● THE RECORDS
= = = = = = =

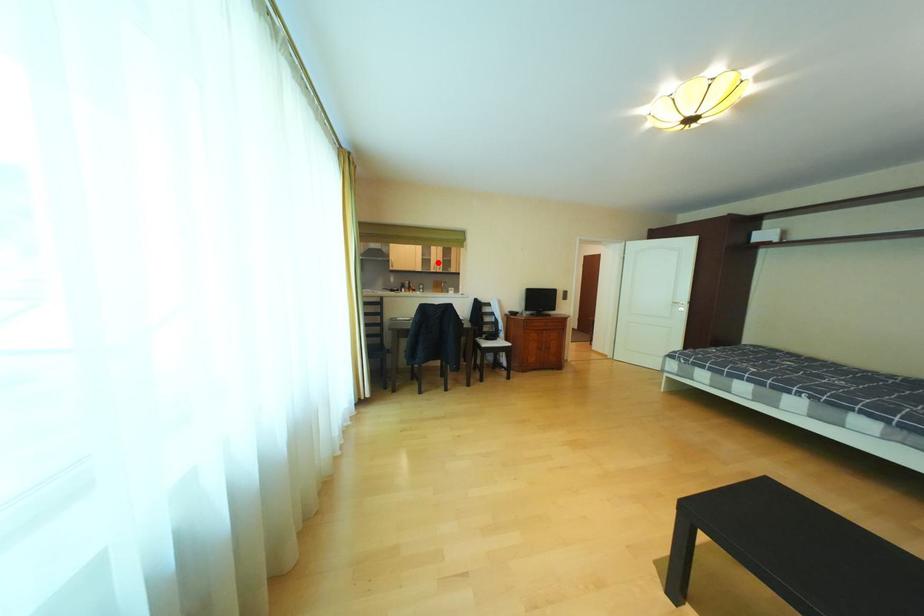
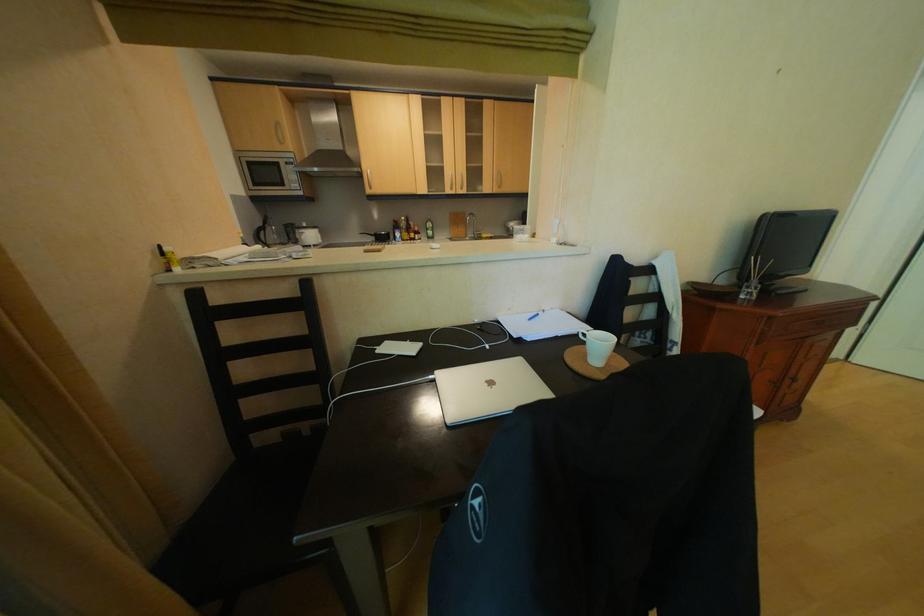
Where in the second image is the point corresponding to the highlighted location from the first image?

(446, 174)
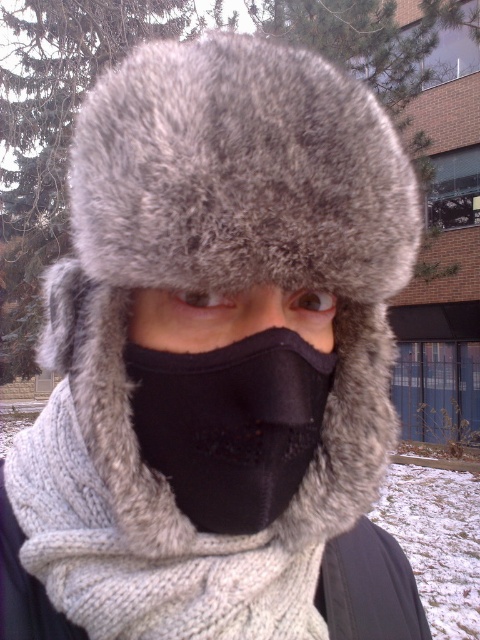
Question: Which object appears closest to the camera in this image?

Choices:
 (A) black fleece mask at center
 (B) black matte nose at center

Answer: (B)

Question: Is black fleece mask at center bigger than black matte nose at center?

Choices:
 (A) no
 (B) yes

Answer: (B)

Question: Is black fleece mask at center positioned behind black matte nose at center?

Choices:
 (A) no
 (B) yes

Answer: (B)

Question: Is black fleece mask at center smaller than black matte nose at center?

Choices:
 (A) yes
 (B) no

Answer: (B)

Question: Which point is closer to the camera?

Choices:
 (A) black fleece mask at center
 (B) black matte nose at center

Answer: (B)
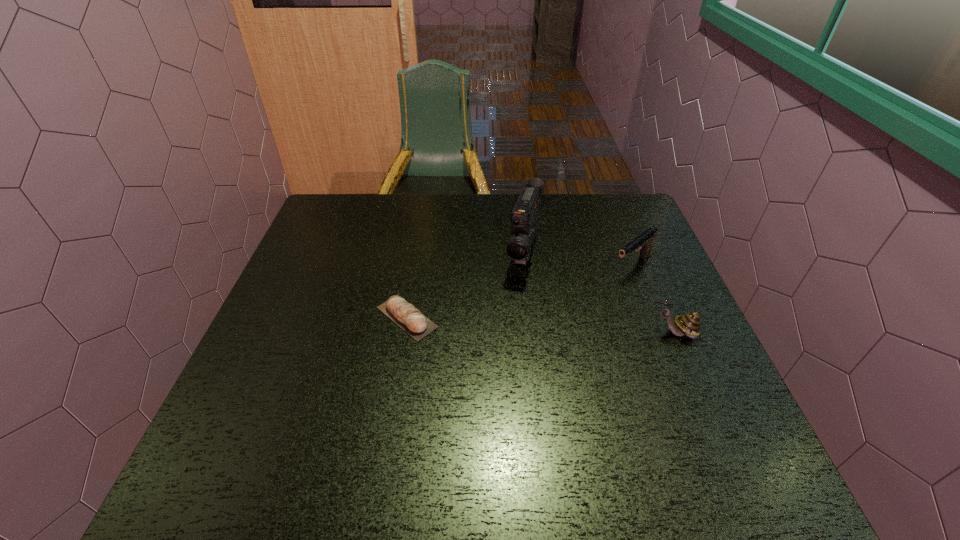
What are the coordinates of `blank space located 0.170m at the muzzle of the pistol` in the screenshot? It's located at (580, 307).

This screenshot has height=540, width=960. I want to click on vacant region located at the muzzle of the pistol, so click(572, 313).

You are a GUI agent. You are given a task and a screenshot of the screen. Output one action in this format:
    pyautogui.click(x=<x>, y=<y>)
    Task: Click on the vacant area situated at the muzzle of the pistol
    
    Given the screenshot: What is the action you would take?
    pyautogui.click(x=542, y=336)

Find the location of a particular element. The image size is (960, 540). free space located on the front-facing side of the tallest object is located at coordinates (514, 326).

Locate an element on the screen. Image resolution: width=960 pixels, height=540 pixels. blank space located 0.130m on the front-facing side of the tallest object is located at coordinates (515, 320).

The height and width of the screenshot is (540, 960). In order to click on vacant space located on the front-facing side of the tallest object in this screenshot , I will do `click(503, 373)`.

At what (x,y) coordinates should I click in order to perform the action: click on object situated at the far edge. Please return your answer as a coordinate pair (x, y). Looking at the image, I should click on (524, 218).

Find the location of a particular element. snail present at the right edge is located at coordinates (689, 324).

Find the location of a particular element. The image size is (960, 540). pistol situated at the right edge is located at coordinates (644, 241).

Find the location of a particular element. This screenshot has width=960, height=540. free space at the far edge is located at coordinates (428, 218).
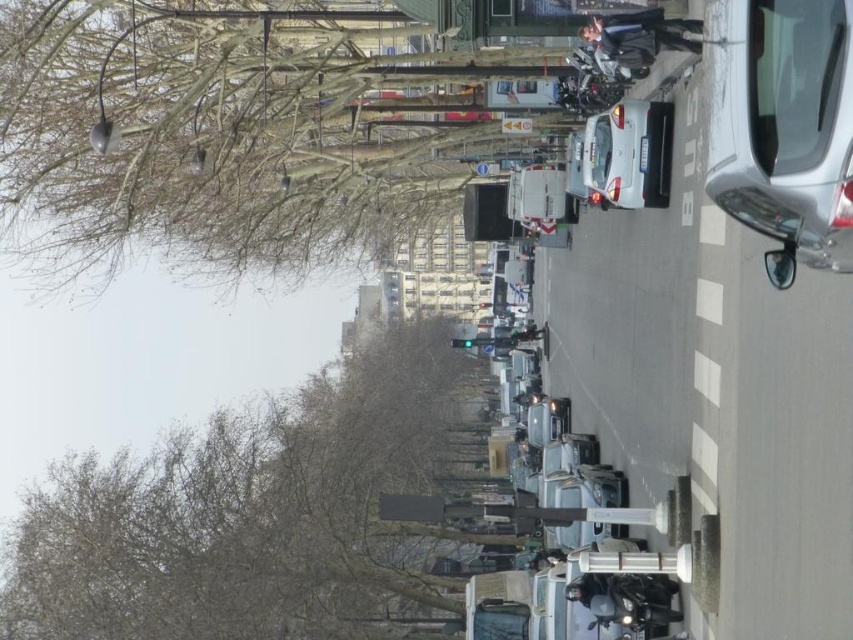
Question: Considering the relative positions of brown leafless tree at upper left and bare branches at left in the image provided, where is brown leafless tree at upper left located with respect to bare branches at left?

Choices:
 (A) left
 (B) right

Answer: (B)

Question: Among these points, which one is farthest from the camera?

Choices:
 (A) (666, 112)
 (B) (851, 257)
 (C) (35, 48)

Answer: (C)

Question: Does brown leafless tree at upper left appear over silver metallic car at right?

Choices:
 (A) yes
 (B) no

Answer: (A)

Question: Estimate the real-world distances between objects in this image. Which object is farther from the brown leafless tree at upper left?

Choices:
 (A) bare branches at left
 (B) silver metallic car at right

Answer: (B)

Question: Is silver metallic car at right above white glossy car at center?

Choices:
 (A) no
 (B) yes

Answer: (A)

Question: Which point appears farthest from the camera in this image?

Choices:
 (A) (668, 108)
 (B) (779, 113)
 (C) (213, 452)

Answer: (C)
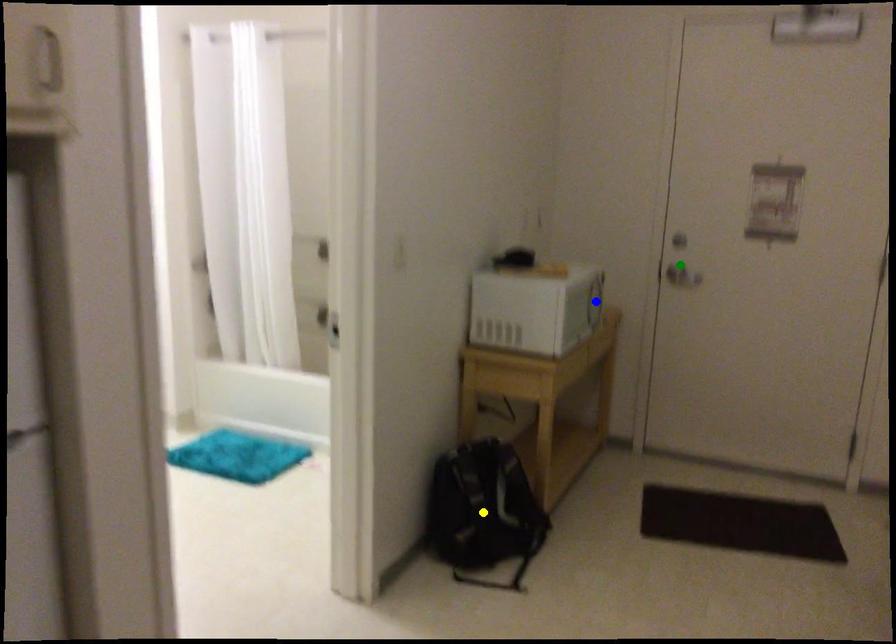
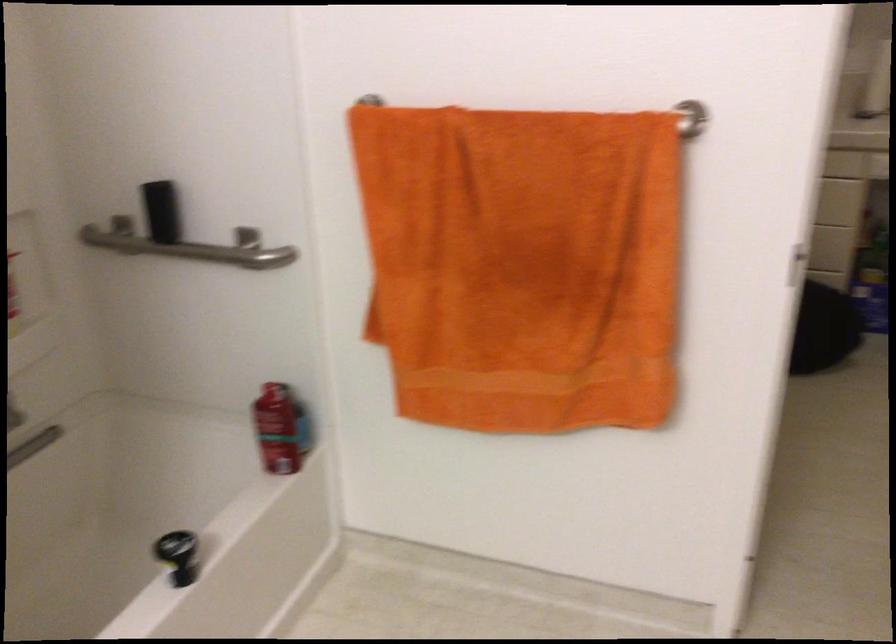
I am providing you with two images of the same scene from different viewpoints. Three points are marked in image1. Which point corresponds to a part or object that is occluded in image2?In image1, three points are marked. Which of them correspond to a part or object that is occluded in image2?Among the three points shown in image1, which one corresponds to a part or object that is no longer visible due to occlusion in image2?

yellow point, blue point, green point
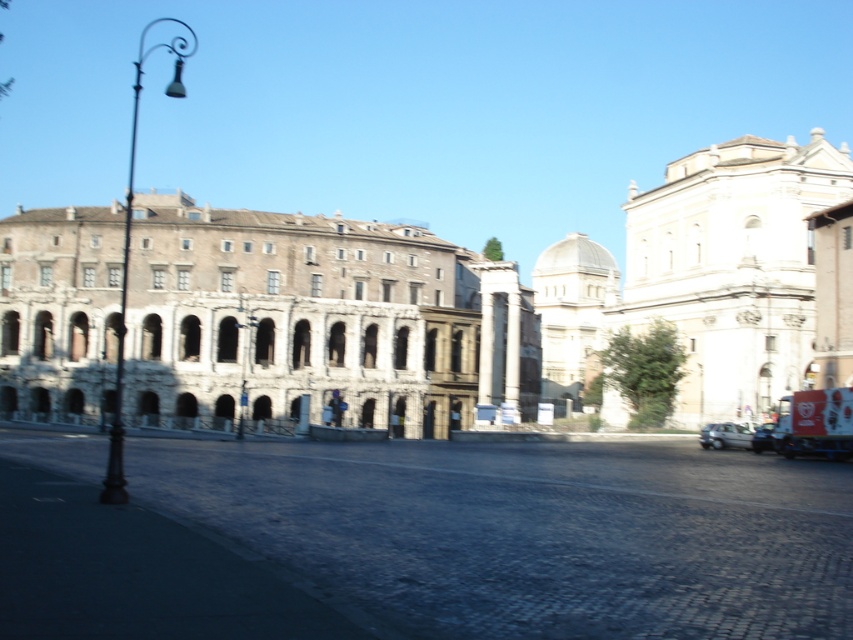
Question: Among these objects, which one is farthest from the camera?

Choices:
 (A) metallic silver car at lower right
 (B) beige stone building at upper right

Answer: (B)

Question: Which object is the farthest from the beige stone building at upper right?

Choices:
 (A) silver metallic car at lower right
 (B) stone/brick building at center
 (C) metallic silver car at lower right

Answer: (A)

Question: Is silver metallic car at lower right below metallic silver car at lower right?

Choices:
 (A) yes
 (B) no

Answer: (B)

Question: Observing the image, what is the correct spatial positioning of stone/brick building at center in reference to beige stone building at upper right?

Choices:
 (A) left
 (B) right

Answer: (A)

Question: Which of the following is the closest to the observer?

Choices:
 (A) (189, 353)
 (B) (772, 440)
 (C) (726, 422)

Answer: (B)

Question: Can you confirm if stone/brick building at center is bigger than silver metallic car at lower right?

Choices:
 (A) yes
 (B) no

Answer: (A)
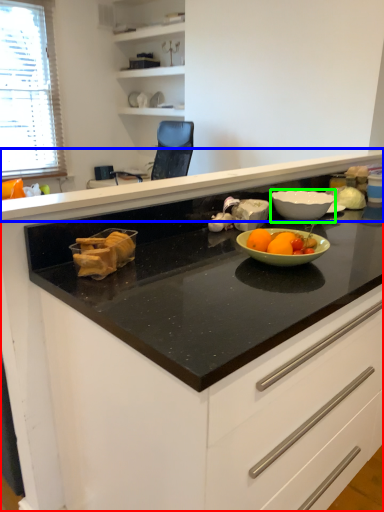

= = = = = = =

● PROMPT
Write out again the rows from the very beginning up to and including the line that contains "What are the". Leave the pictures out of your answer.

● ANSWER TO THE EXERCISE
Where in the second image is the point corresponding to the highlighted location from the first image?

(446, 174)
Question: Which object appears closest to the camera in this image?

Choices:
 (A) black fleece mask at center
 (B) black matte nose at center

Answer: (B)

Question: Is black fleece mask at center bigger than black matte nose at center?

Choices:
 (A) no
 (B) yes

Answer: (B)

Question: Is black fleece mask at center positioned behind black matte nose at center?

Choices:
 (A) no
 (B) yes

Answer: (B)

Question: Is black fleece mask at center smaller than black matte nose at center?

Choices:
 (A) yes
 (B) no

Answer: (B)

Question: Which point is closer to the camera?

Choices:
 (A) black fleece mask at center
 (B) black matte nose at center

Answer: (B)
What are the coordinates of `blank space located 0.170m at the muzzle of the pistol` in the screenshot? It's located at (580, 307).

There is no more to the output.